PROBLEM TO SOLVE >> Do not repeat pictures. Repeat exactly the lines of the listing below from its first line through the line with "V1: none -> 15V (plus +5V, minus AGND)".

*** Opening DATA FOR PROCESSING ***

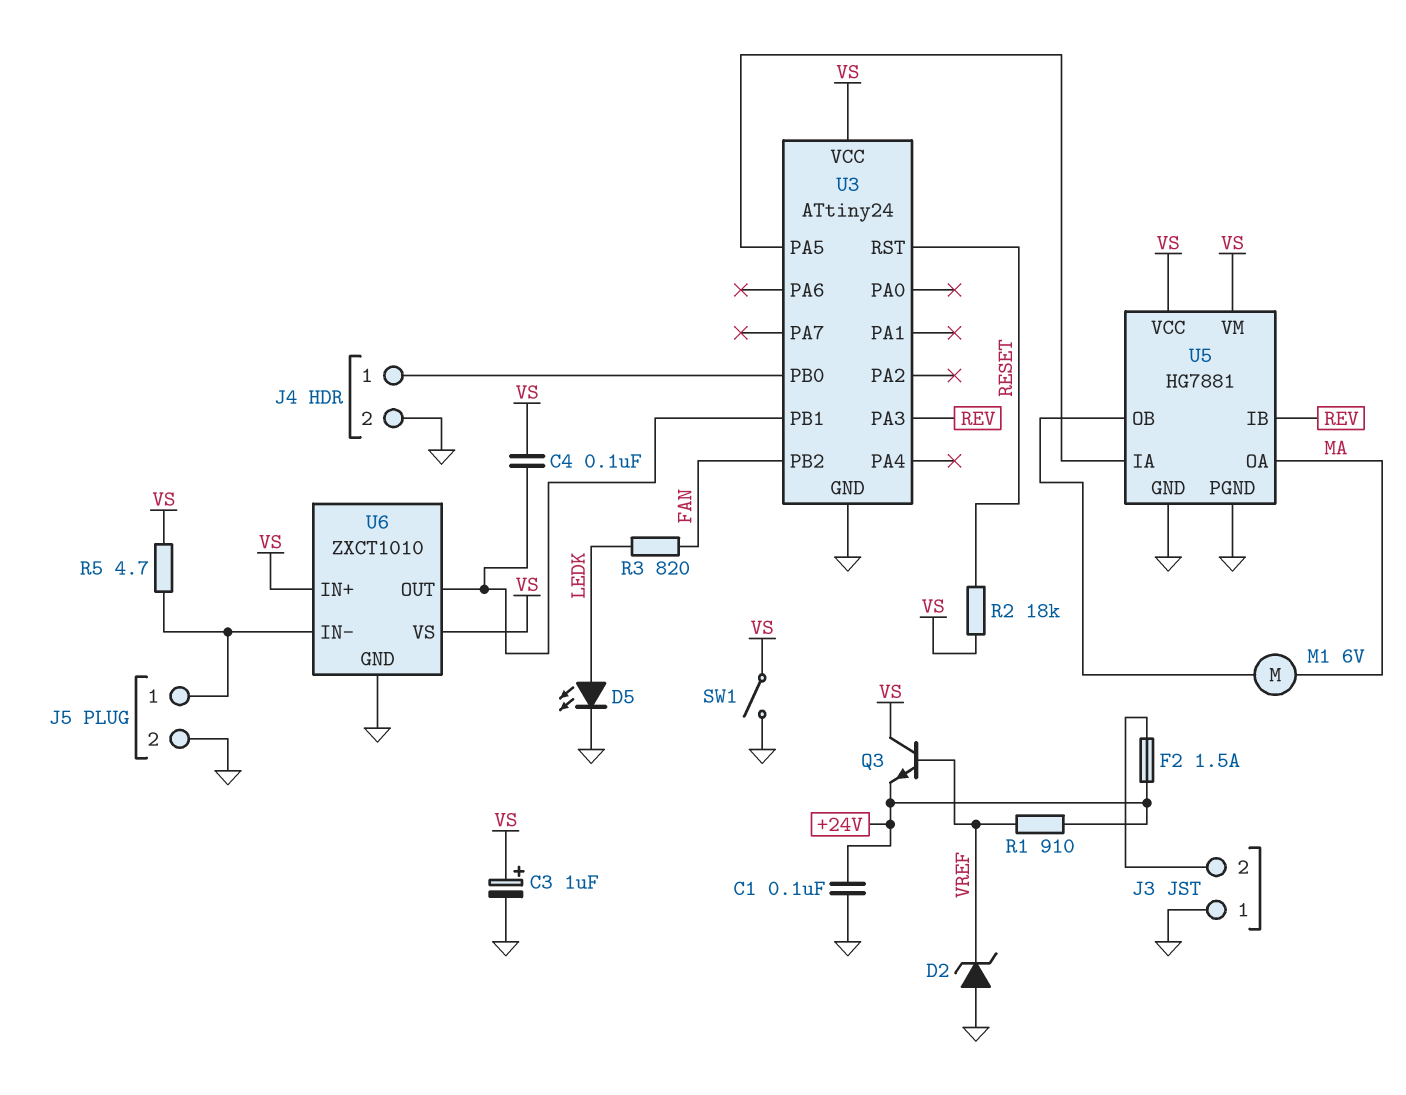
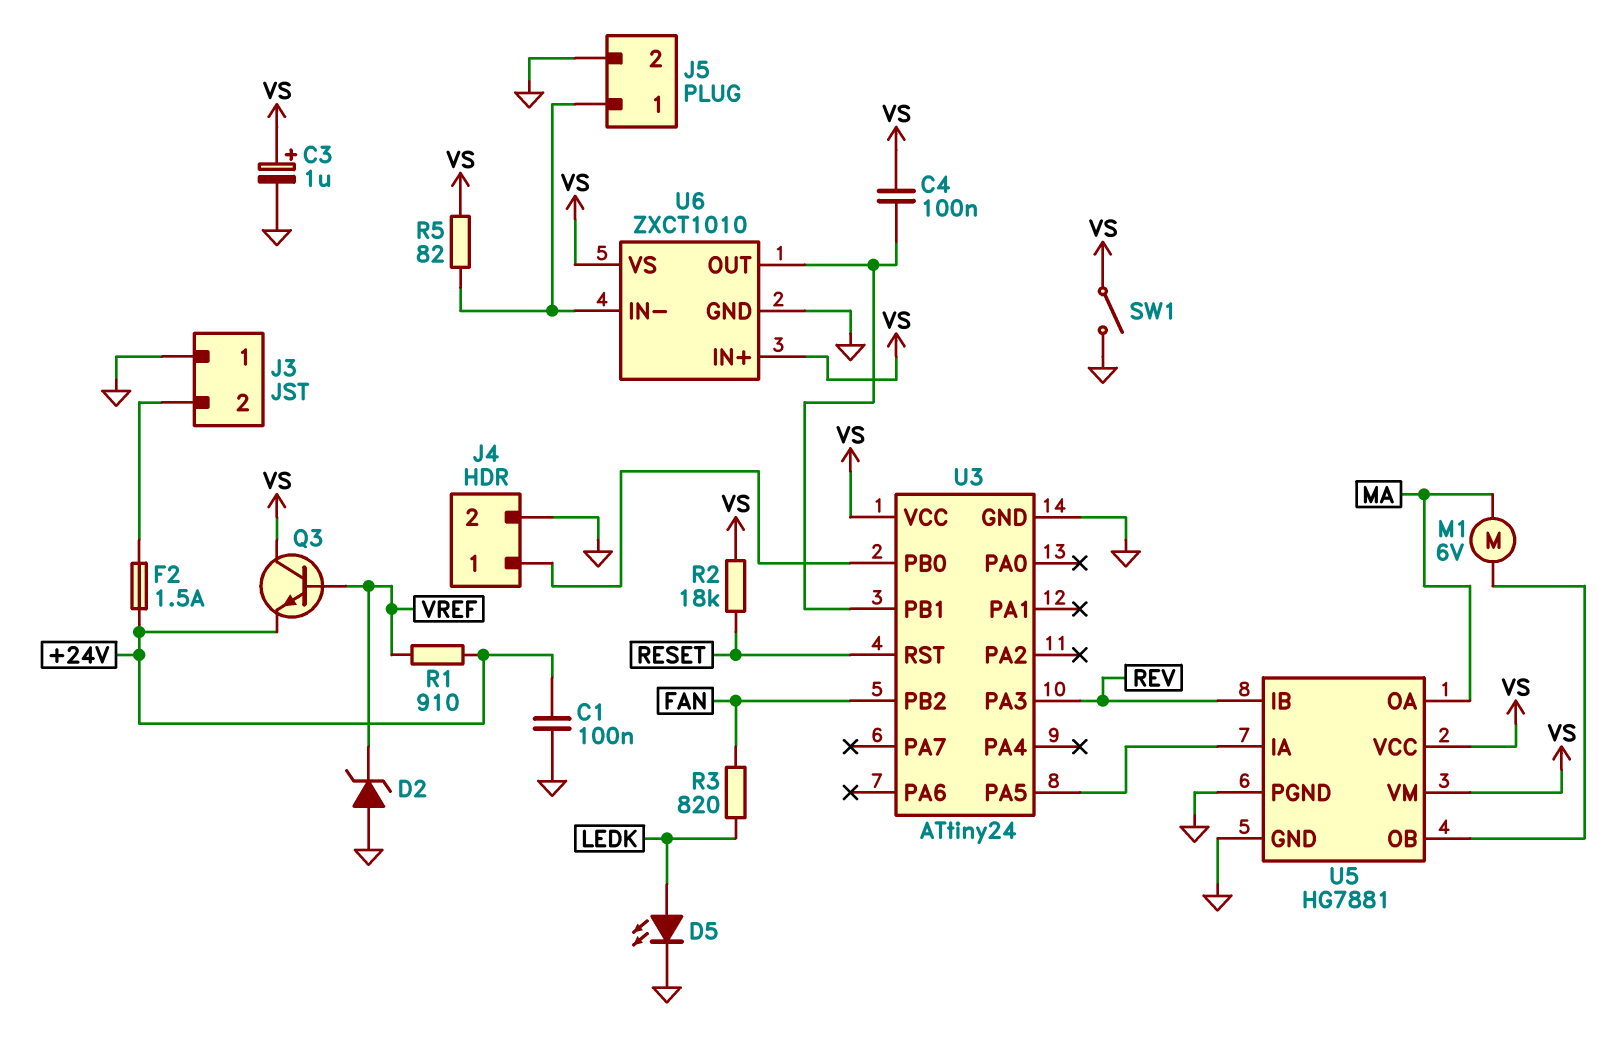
R5: 4.7 (J5/1, VS) -> 82 (J5/1, VS)

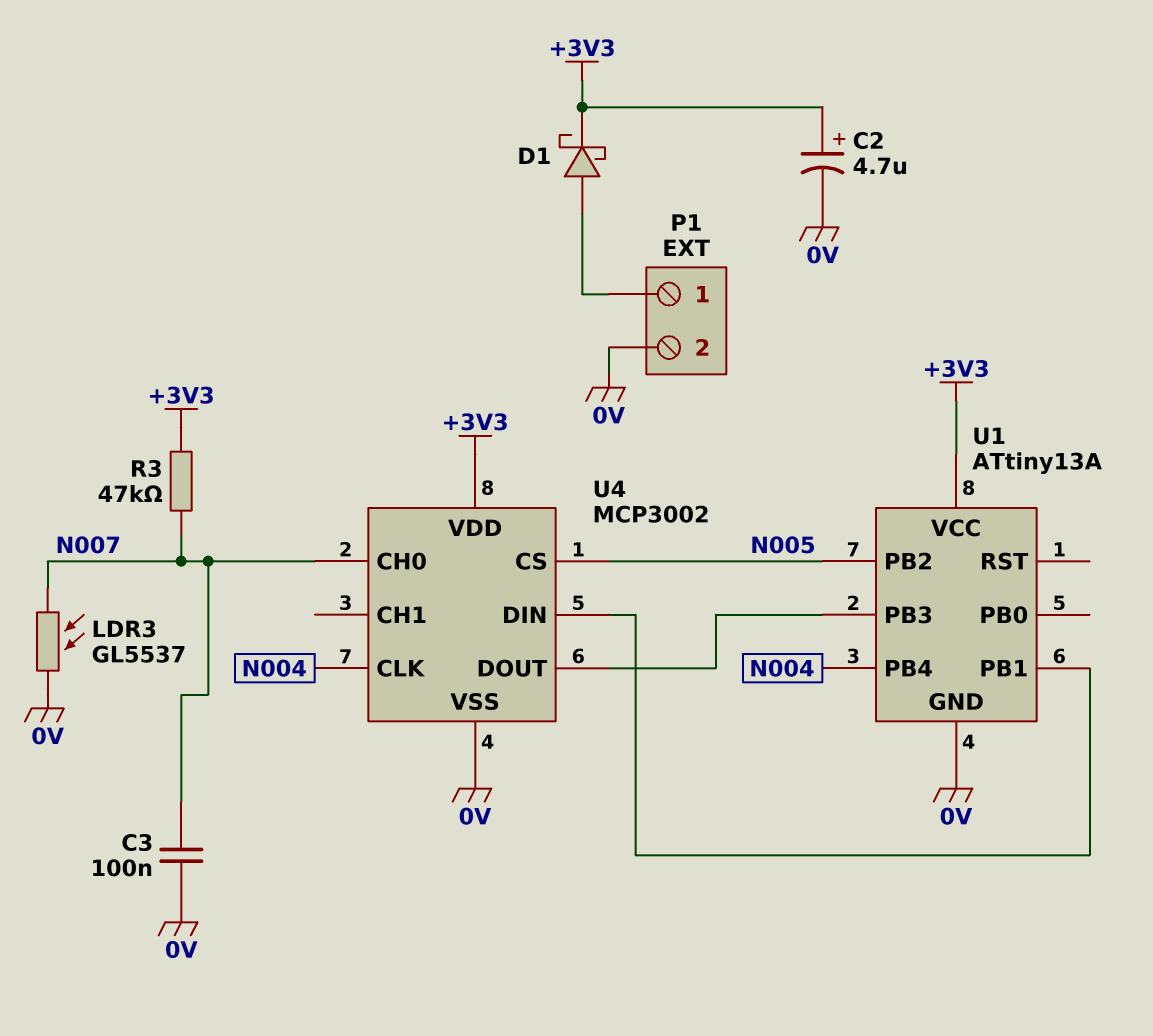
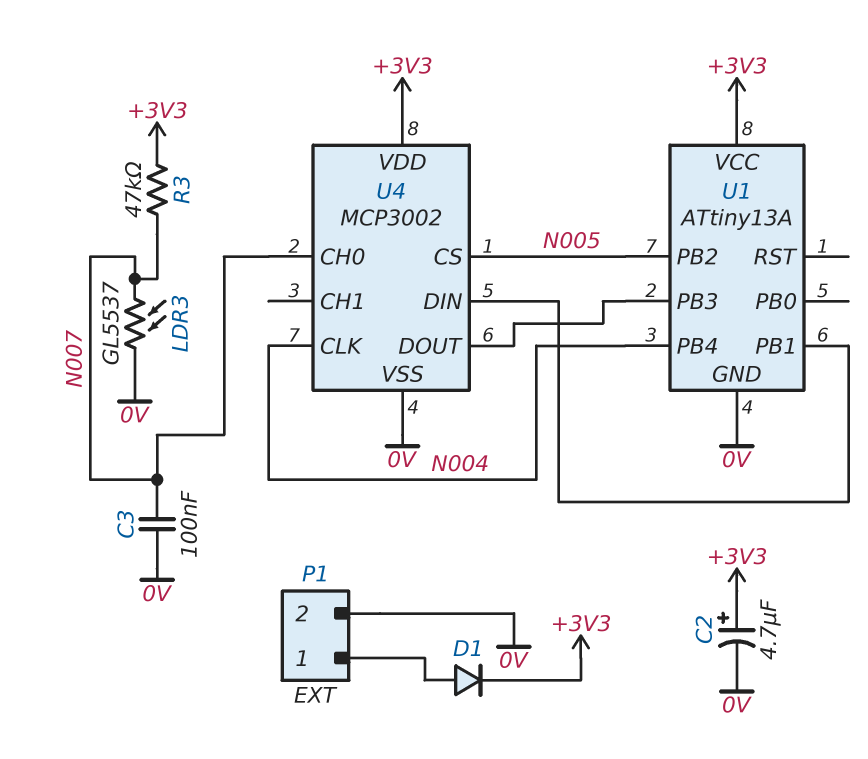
D1: schottky (A P1/1, K +3V3) -> diode (A P1/1, K +3V3)

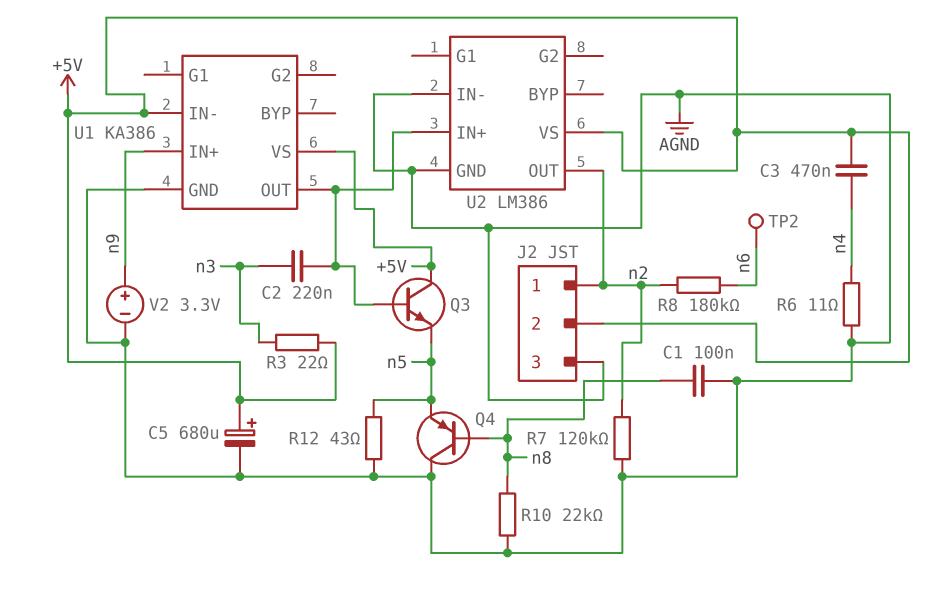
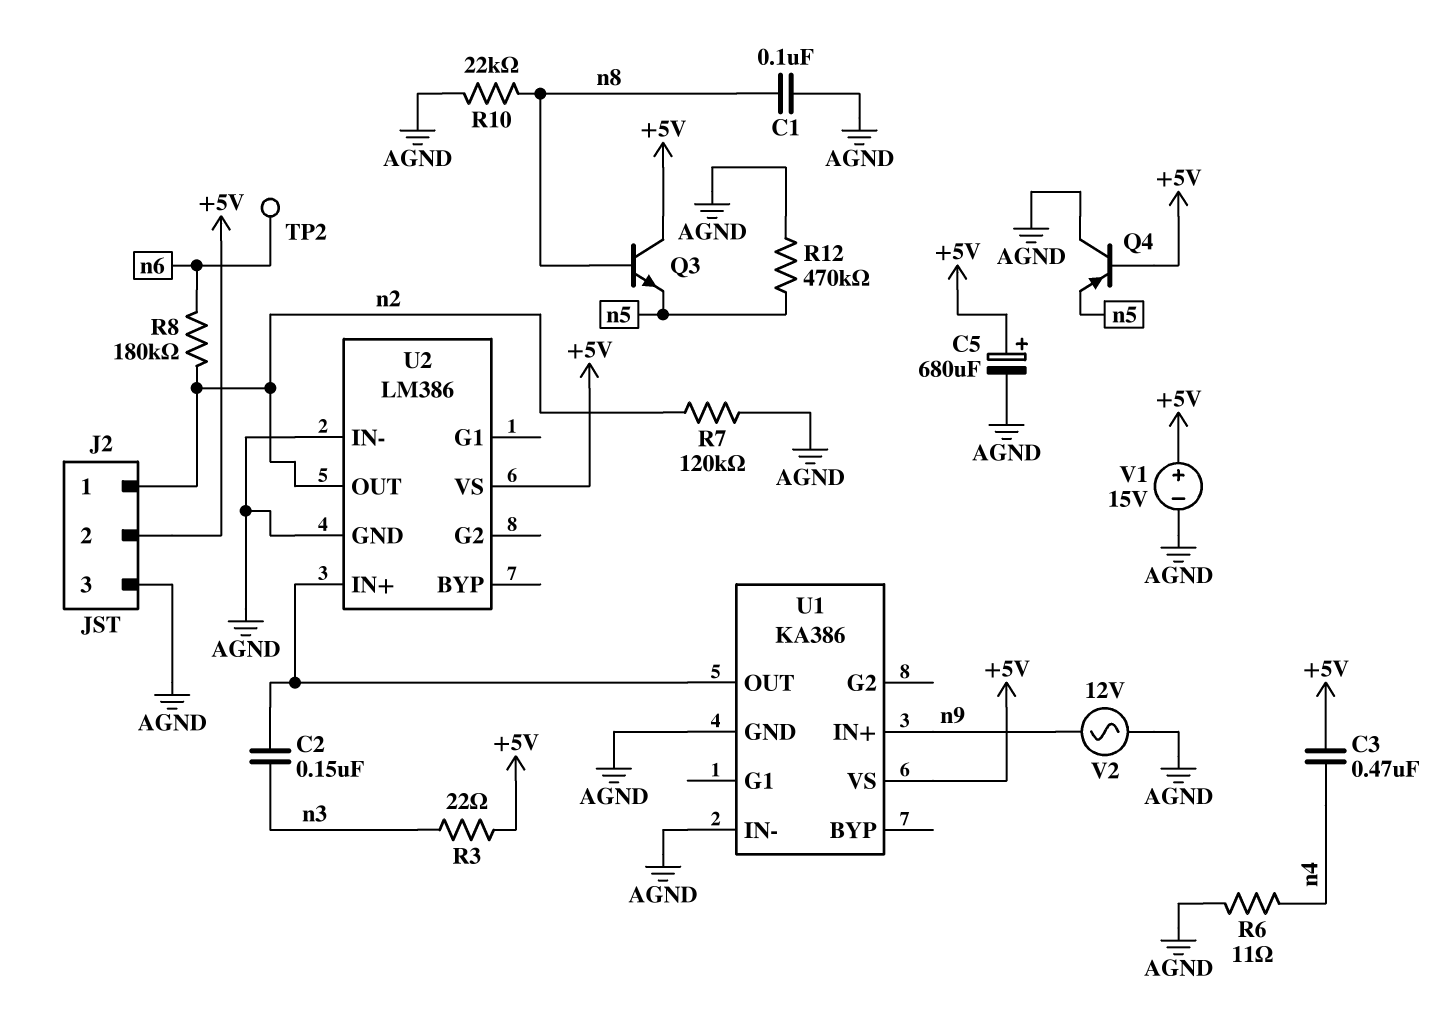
C2: 220nF (U1/OUT, n3) -> 150nF (U1/OUT, n3)
Q3: NPN (B U1/OUT, C +5V, E n5) -> NPN (B n8, C +5V, E n5)
Q4: PNP (B n8, C AGND, E n5) -> PNP (B +5V, C AGND, E n5)
R12: 43 (AGND, n5) -> 470k (AGND, n5)
U1 pin IN-: +5V -> AGND
V1: none -> 15V (plus +5V, minus AGND)
V2: 3.3V (plus n9, minus AGND) -> AC 12V (AGND, n9)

*** Closing DATA FOR PROCESSING ***

THE COMPLETED TASK >>
R5: 4.7 (J5/1, VS) -> 82 (J5/1, VS)

D1: schottky (A P1/1, K +3V3) -> diode (A P1/1, K +3V3)

C2: 220nF (U1/OUT, n3) -> 150nF (U1/OUT, n3)
Q3: NPN (B U1/OUT, C +5V, E n5) -> NPN (B n8, C +5V, E n5)
Q4: PNP (B n8, C AGND, E n5) -> PNP (B +5V, C AGND, E n5)
R12: 43 (AGND, n5) -> 470k (AGND, n5)
U1 pin IN-: +5V -> AGND
V1: none -> 15V (plus +5V, minus AGND)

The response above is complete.